▶ **What this task involves**: Work out how many lines of the data hold the string "gray", and reply with that number alone.

(Shape scene image sequences)
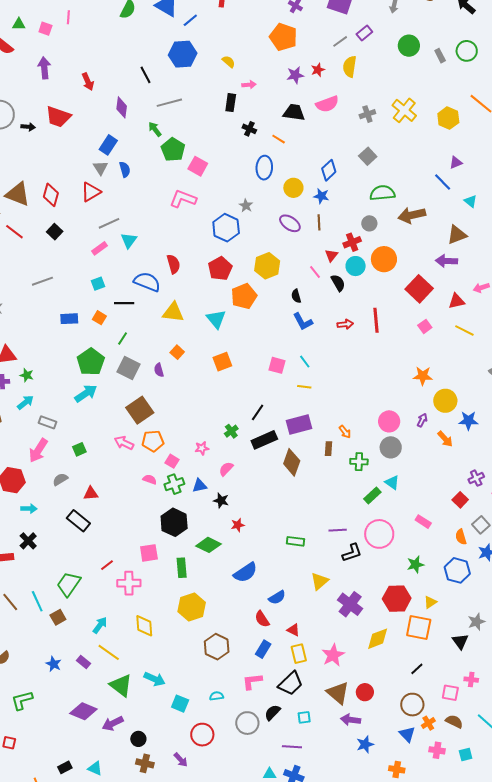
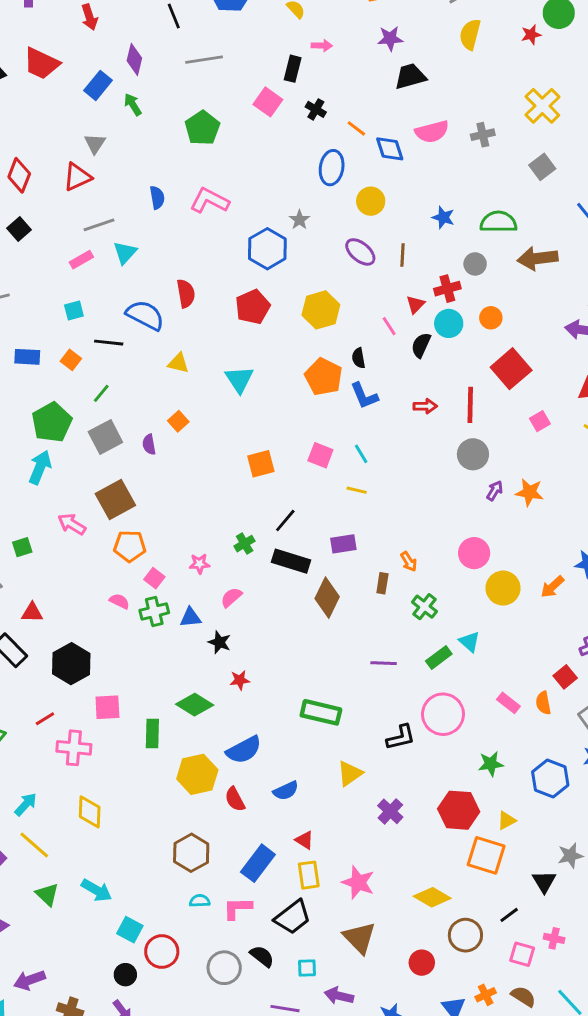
red star: (318, 70) -> (531, 35), moved
pink semicircle: (327, 104) -> (432, 132), moved
black trapezoid: (294, 112) -> (410, 76), moved, turned -30
gray cross: (367, 114) -> (483, 135), moved
green arrow: (155, 129) -> (133, 104), moved
blue rectangle: (108, 145) -> (98, 85), moved
gray square: (368, 156) -> (542, 167), moved
pink square: (198, 166) -> (268, 102), moved
blue semicircle: (125, 169) -> (157, 197), moved
blue diamond: (329, 170) -> (390, 149), moved, turned -70
blue star: (321, 196) -> (443, 217), moved
orange circle: (384, 259) -> (491, 318), size x0.6
black semicircle: (338, 283) -> (421, 345), turned -132
red square: (419, 289) -> (511, 369), moved
orange pentagon: (244, 296) -> (324, 377), moved, turned -30
yellow triangle: (173, 312) -> (178, 363), size x0.7
orange square: (222, 362) -> (261, 464), moved
gray square: (129, 368) -> (105, 437), turned 30
cyan arrow: (86, 393) -> (40, 467), turned -40
yellow circle: (445, 401) -> (503, 588), moved
purple arrow: (422, 420) -> (495, 491), moved
purple rectangle: (299, 424) -> (343, 544), size x0.7
orange arrow: (445, 439) -> (552, 587), turned 84
black rectangle: (264, 440) -> (291, 561), turned 35
pink arrow: (124, 443) -> (72, 524), moved
gray circle: (391, 447) -> (473, 454), moved
green cross: (359, 462) -> (424, 607), turned 30
black hexagon: (174, 522) -> (71, 664), moved
purple line: (338, 530) -> (384, 663), moved
orange semicircle: (461, 537) -> (543, 703), moved
green rectangle: (296, 541) -> (321, 712), size x1.5
purple cross: (350, 604) -> (390, 811), size x0.7
yellow hexagon: (192, 607) -> (197, 774), moved
red semicircle: (262, 619) -> (235, 799), moved
yellow diamond: (378, 639) -> (432, 897), moved, turned 45
blue rectangle: (263, 649) -> (258, 863), size x1.4
pink star: (333, 655) -> (358, 882), turned -30
black line: (417, 669) -> (509, 915), moved
green triangle: (121, 685) -> (47, 894), size x0.7
red circle: (365, 692) -> (422, 963), moved
cyan semicircle: (217, 696) -> (200, 901), moved
brown circle: (412, 705) -> (465, 935), moved
black semicircle: (272, 712) -> (262, 956), turned 78
purple arrow: (351, 720) -> (339, 996), moved
purple arrow: (113, 723) -> (29, 980), moved
red circle: (202, 735) -> (162, 952), moved
black circle: (138, 739) -> (125, 975), moved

▶ **Solution**: 4